§ Work instructions
Please make an exact transcription of the records, keeping the pictures out of it.

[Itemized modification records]
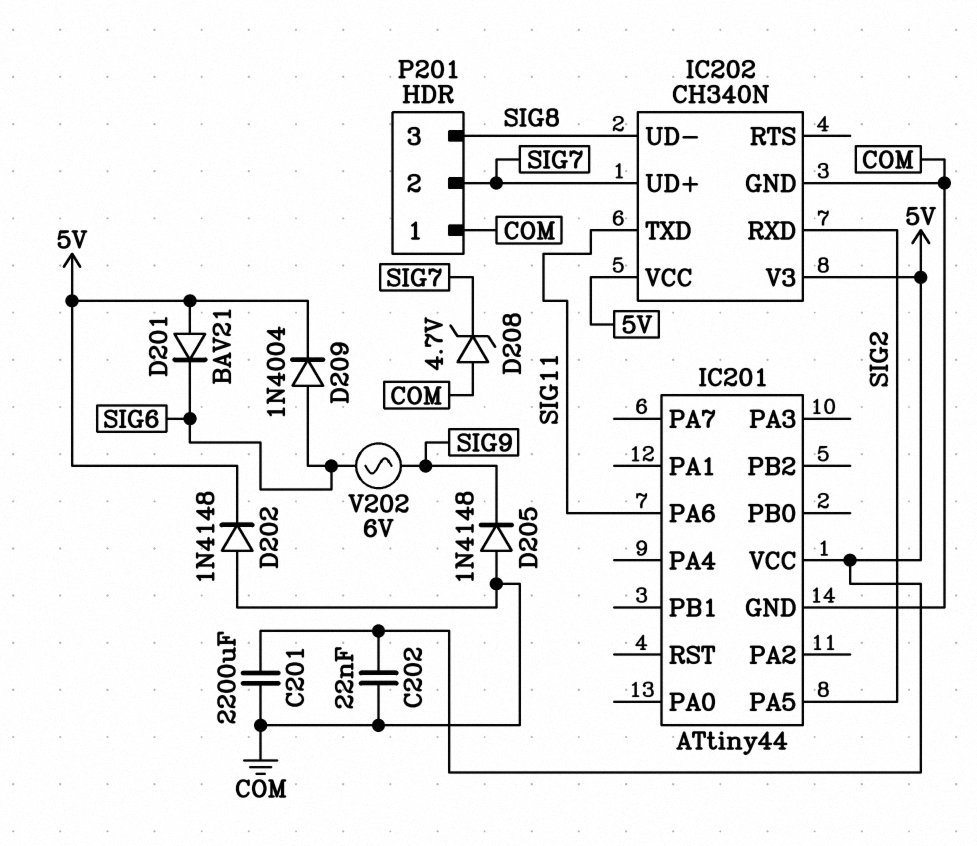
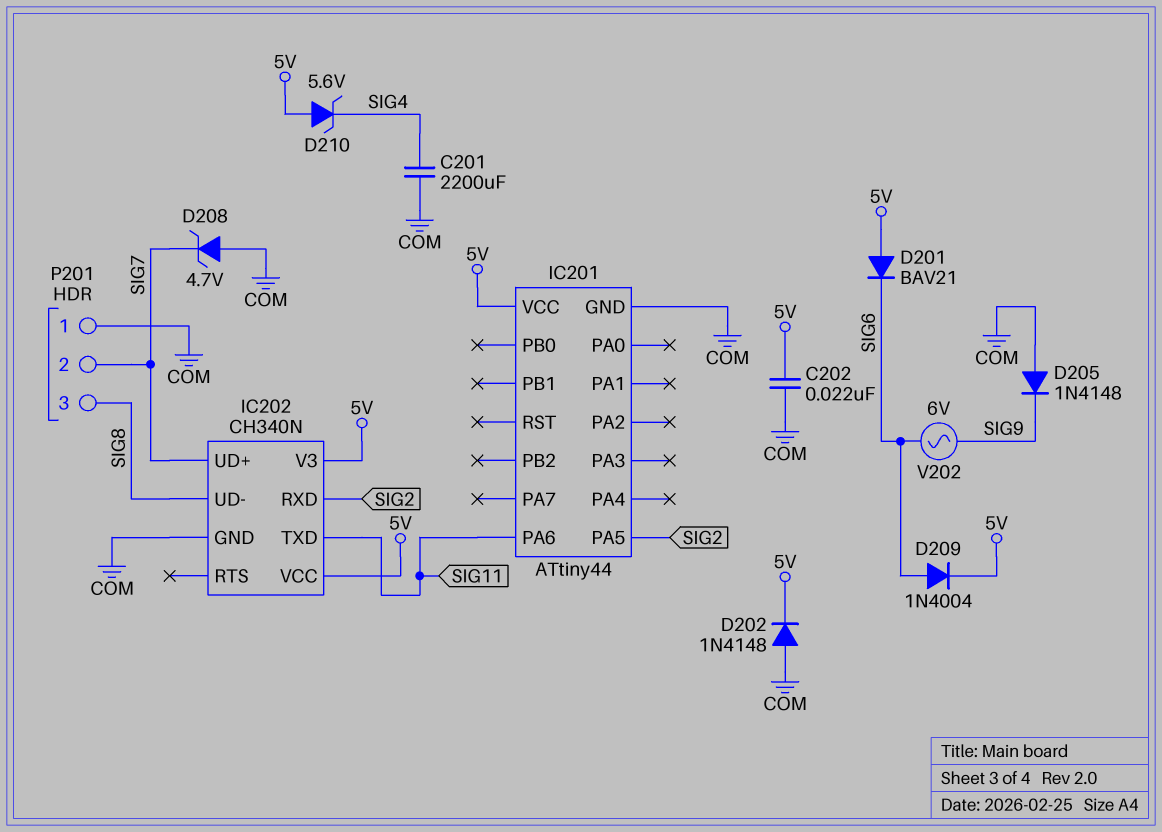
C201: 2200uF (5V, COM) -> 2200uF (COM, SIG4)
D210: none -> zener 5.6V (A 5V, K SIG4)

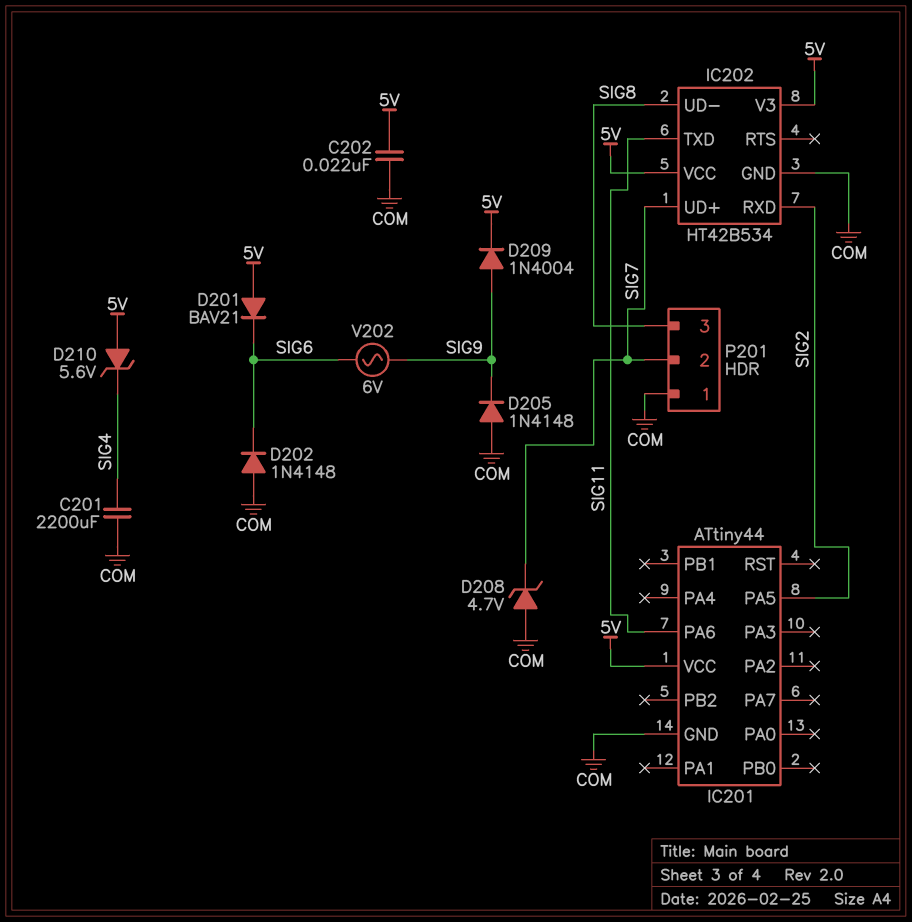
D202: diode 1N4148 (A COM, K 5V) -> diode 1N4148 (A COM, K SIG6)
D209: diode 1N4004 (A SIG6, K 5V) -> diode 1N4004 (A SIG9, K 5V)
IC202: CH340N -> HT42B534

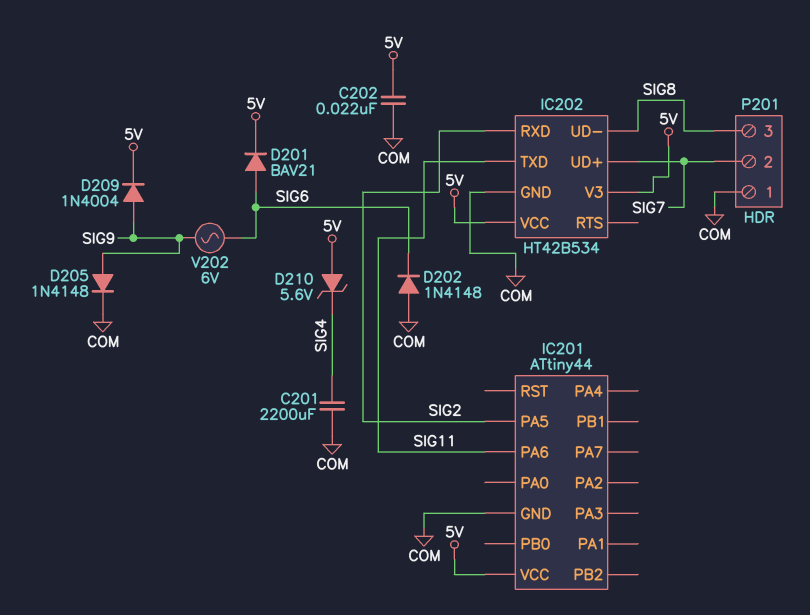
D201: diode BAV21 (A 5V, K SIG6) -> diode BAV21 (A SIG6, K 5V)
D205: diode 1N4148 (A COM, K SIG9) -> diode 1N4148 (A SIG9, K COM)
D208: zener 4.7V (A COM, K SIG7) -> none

§ Exercise solution
C201: 2200uF (5V, COM) -> 2200uF (COM, SIG4)
D210: none -> zener 5.6V (A 5V, K SIG4)

D202: diode 1N4148 (A COM, K 5V) -> diode 1N4148 (A COM, K SIG6)
D209: diode 1N4004 (A SIG6, K 5V) -> diode 1N4004 (A SIG9, K 5V)
IC202: CH340N -> HT42B534

D201: diode BAV21 (A 5V, K SIG6) -> diode BAV21 (A SIG6, K 5V)
D205: diode 1N4148 (A COM, K SIG9) -> diode 1N4148 (A SIG9, K COM)
D208: zener 4.7V (A COM, K SIG7) -> none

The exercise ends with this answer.